* _TASK DESCRIPTION_: Using the listing that follows, filter out every line lacking the string "MOSI" and return the rest.

* _PROVIDED INFORMATION_:
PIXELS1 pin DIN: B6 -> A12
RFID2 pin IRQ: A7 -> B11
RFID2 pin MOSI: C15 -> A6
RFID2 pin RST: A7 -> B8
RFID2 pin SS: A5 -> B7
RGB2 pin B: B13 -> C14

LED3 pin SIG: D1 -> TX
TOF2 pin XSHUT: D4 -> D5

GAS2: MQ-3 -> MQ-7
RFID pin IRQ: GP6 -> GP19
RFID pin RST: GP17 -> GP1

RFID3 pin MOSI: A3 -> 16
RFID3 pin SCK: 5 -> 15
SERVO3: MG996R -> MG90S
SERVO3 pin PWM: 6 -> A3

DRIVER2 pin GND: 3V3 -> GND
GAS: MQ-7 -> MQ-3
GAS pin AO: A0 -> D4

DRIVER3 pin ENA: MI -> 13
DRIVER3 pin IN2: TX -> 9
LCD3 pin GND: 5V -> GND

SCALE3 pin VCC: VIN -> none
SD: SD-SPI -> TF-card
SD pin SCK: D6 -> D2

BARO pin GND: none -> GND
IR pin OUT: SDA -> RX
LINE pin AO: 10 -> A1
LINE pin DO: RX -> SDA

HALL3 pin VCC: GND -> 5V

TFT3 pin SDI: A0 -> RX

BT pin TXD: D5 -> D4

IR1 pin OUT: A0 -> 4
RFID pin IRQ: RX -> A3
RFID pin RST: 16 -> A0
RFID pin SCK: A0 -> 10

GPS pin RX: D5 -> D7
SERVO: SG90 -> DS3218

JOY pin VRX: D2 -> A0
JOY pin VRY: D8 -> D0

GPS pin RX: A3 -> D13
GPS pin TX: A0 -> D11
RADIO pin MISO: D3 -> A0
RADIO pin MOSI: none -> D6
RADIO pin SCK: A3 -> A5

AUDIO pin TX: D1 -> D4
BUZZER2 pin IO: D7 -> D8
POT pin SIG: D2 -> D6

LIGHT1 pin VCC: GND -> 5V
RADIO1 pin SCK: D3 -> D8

* _RESULT BELOW_:
RFID2 pin MOSI: C15 -> A6
RFID3 pin MOSI: A3 -> 16
RADIO pin MOSI: none -> D6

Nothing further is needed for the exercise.